Before-and-after scene images
┌──
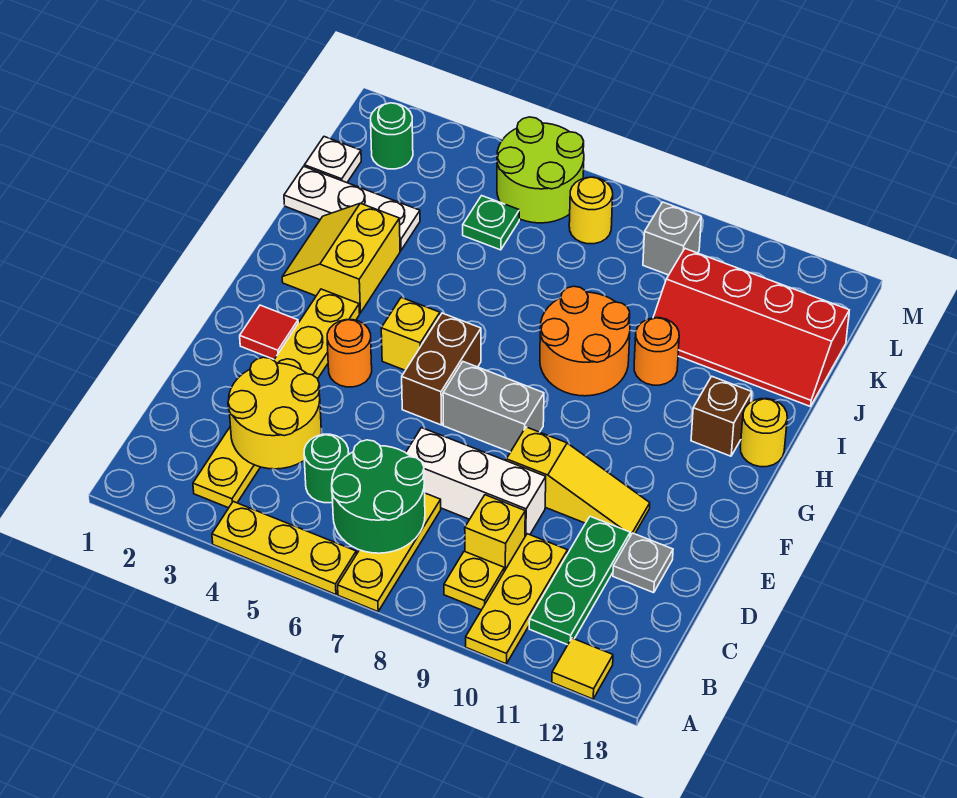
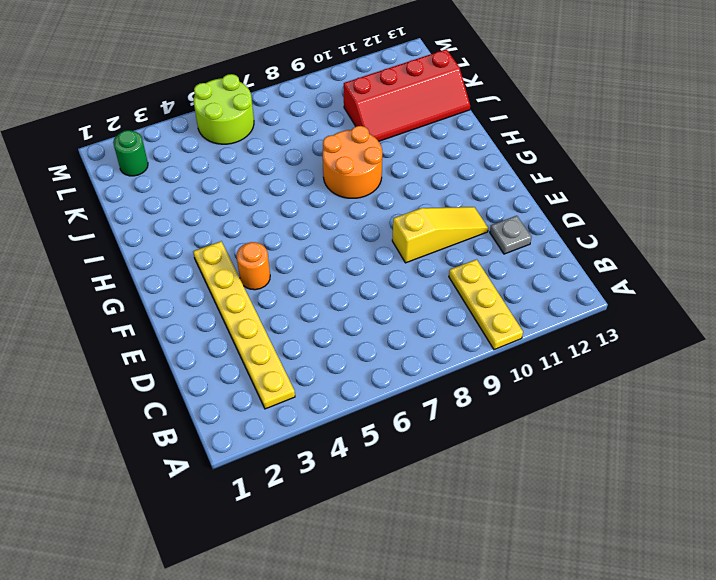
none -> yellow plate A4:A6 level 1
none -> yellow plate A7:C7 level 1
none -> yellow tile A12 level 1
none -> yellow plate B9 level 1

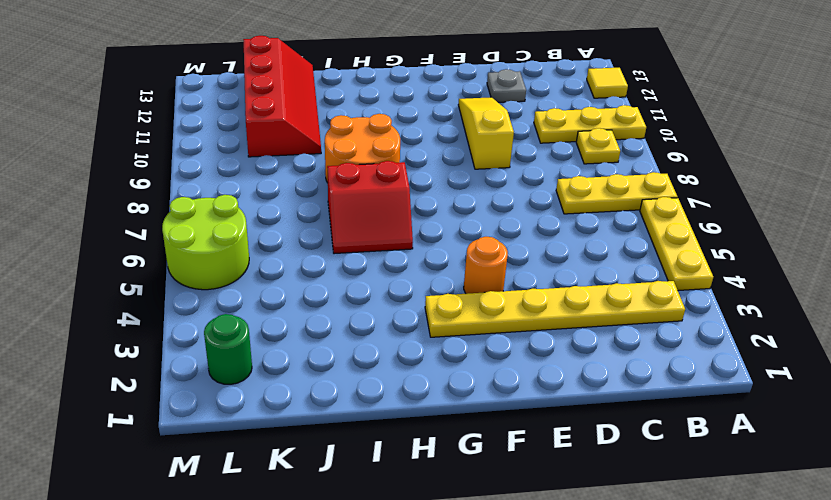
red slope H6:I7 level 1 top 7 -> none
none -> green plate B11:D11 level 1
none -> green round brick C5 level 1
none -> yellow brick C9 level 1
none -> white brick D7:D9 level 1

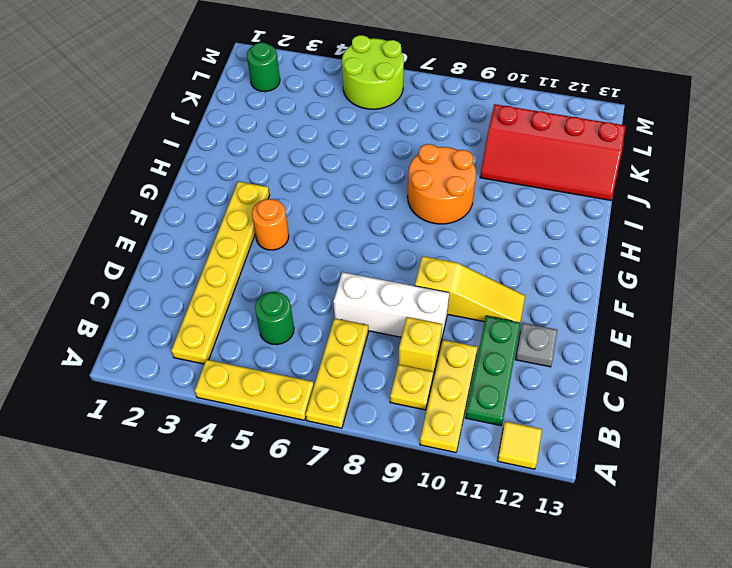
none -> red tile F2 level 1
none -> brown brick F6:G6 level 1
none -> grey brick F7:F8 level 1
none -> yellow brick G5 level 1

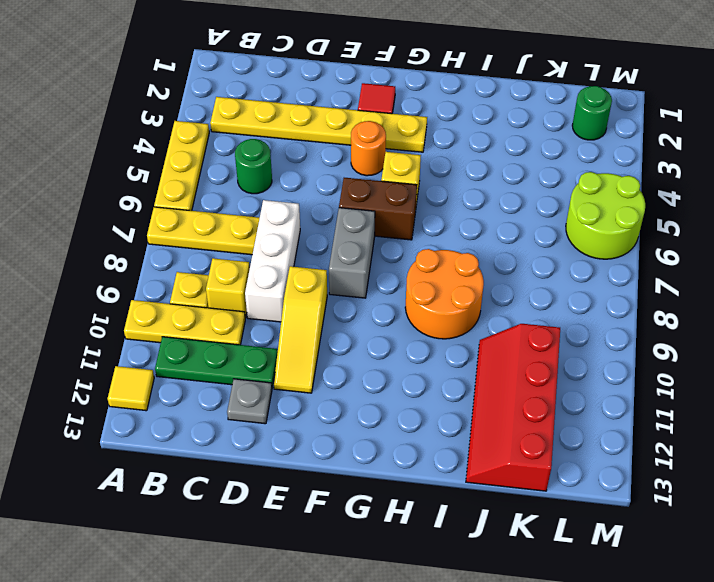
none -> yellow slope H2:I3 level 1 top 3
none -> brown brick H12 level 1
none -> yellow round brick H13 level 1
none -> orange round brick I10 level 1

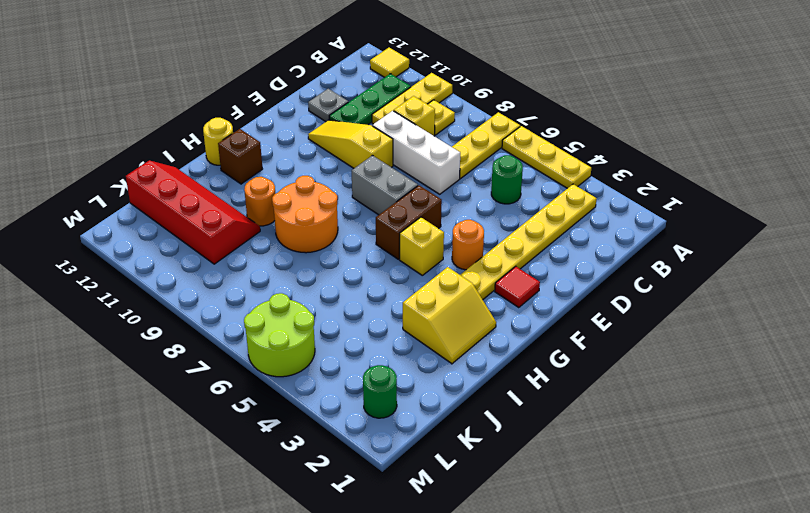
none -> white plate J1:J3 level 1
none -> white plate K1 level 1
none -> green plate K5 level 1
none -> yellow round brick L7 level 1

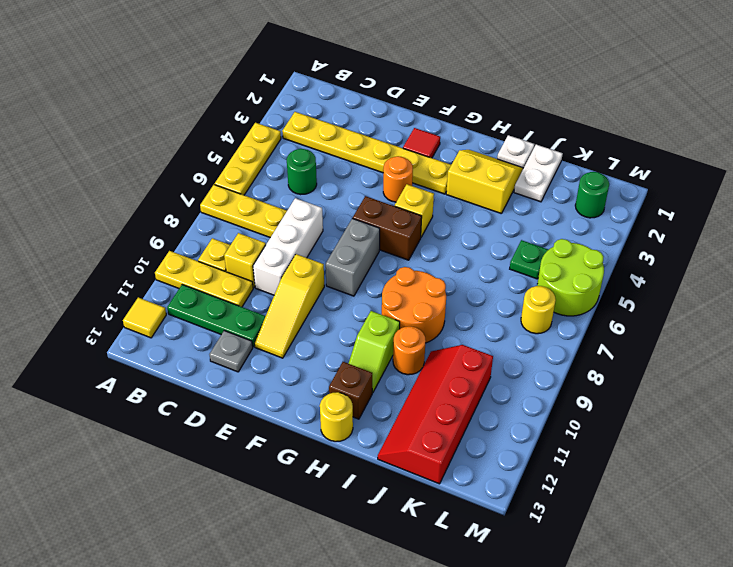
lime slope H10:H11 level 1 top 10 -> none
white plate I1 level 1 -> white plate K1 level 1
white plate J1:J2 level 1 -> white plate J1:J3 level 1
none -> grey brick L9 level 1
none -> green round brick B6:C7 level 2
none -> yellow round brick C3:D4 level 2

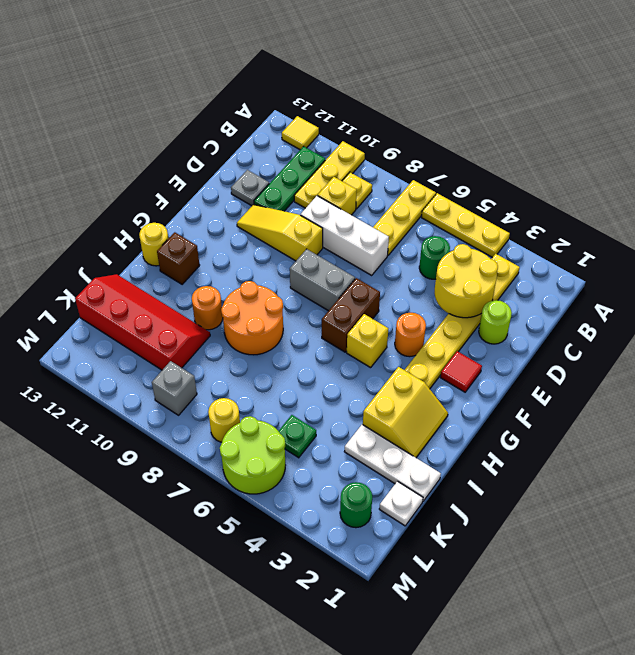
lime round brick D2 level 1 -> none
none -> green round brick B6:C7 level 2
└──
Each entry above should come back word for word, and no picture should come with it.

none -> yellow plate A4:A6 level 1
none -> yellow plate A7:C7 level 1
none -> yellow tile A12 level 1
none -> yellow plate B9 level 1

red slope H6:I7 level 1 top 7 -> none
none -> green plate B11:D11 level 1
none -> green round brick C5 level 1
none -> yellow brick C9 level 1
none -> white brick D7:D9 level 1

none -> red tile F2 level 1
none -> brown brick F6:G6 level 1
none -> grey brick F7:F8 level 1
none -> yellow brick G5 level 1

none -> yellow slope H2:I3 level 1 top 3
none -> brown brick H12 level 1
none -> yellow round brick H13 level 1
none -> orange round brick I10 level 1

none -> white plate J1:J3 level 1
none -> white plate K1 level 1
none -> green plate K5 level 1
none -> yellow round brick L7 level 1

lime slope H10:H11 level 1 top 10 -> none
white plate I1 level 1 -> white plate K1 level 1
white plate J1:J2 level 1 -> white plate J1:J3 level 1
none -> grey brick L9 level 1
none -> green round brick B6:C7 level 2
none -> yellow round brick C3:D4 level 2

lime round brick D2 level 1 -> none
none -> green round brick B6:C7 level 2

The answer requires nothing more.